• _Input data_:

★ ★ ★

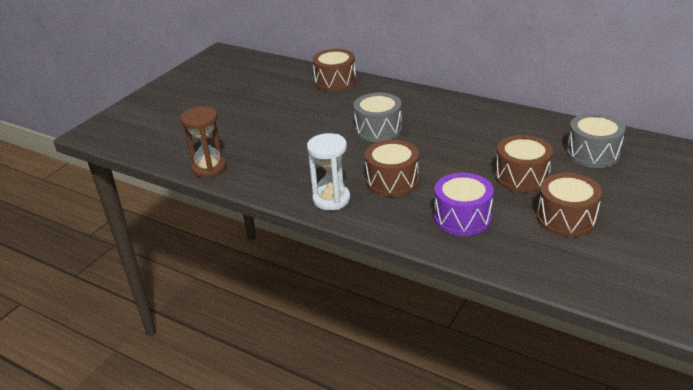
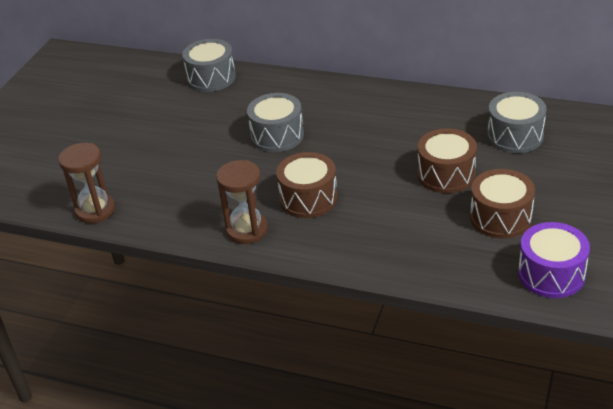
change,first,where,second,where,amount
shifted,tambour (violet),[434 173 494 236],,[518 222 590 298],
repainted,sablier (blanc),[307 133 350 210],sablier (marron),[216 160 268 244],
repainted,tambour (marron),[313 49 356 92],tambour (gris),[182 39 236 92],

★ ★ ★

• _Requirement_:
Give back the whole listing exactly as it stands. Drop every picture.

• _Answer section_:
change,first,where,second,where,amount
shifted,tambour (violet),[434 173 494 236],,[518 222 590 298],
repainted,sablier (blanc),[307 133 350 210],sablier (marron),[216 160 268 244],
repainted,tambour (marron),[313 49 356 92],tambour (gris),[182 39 236 92],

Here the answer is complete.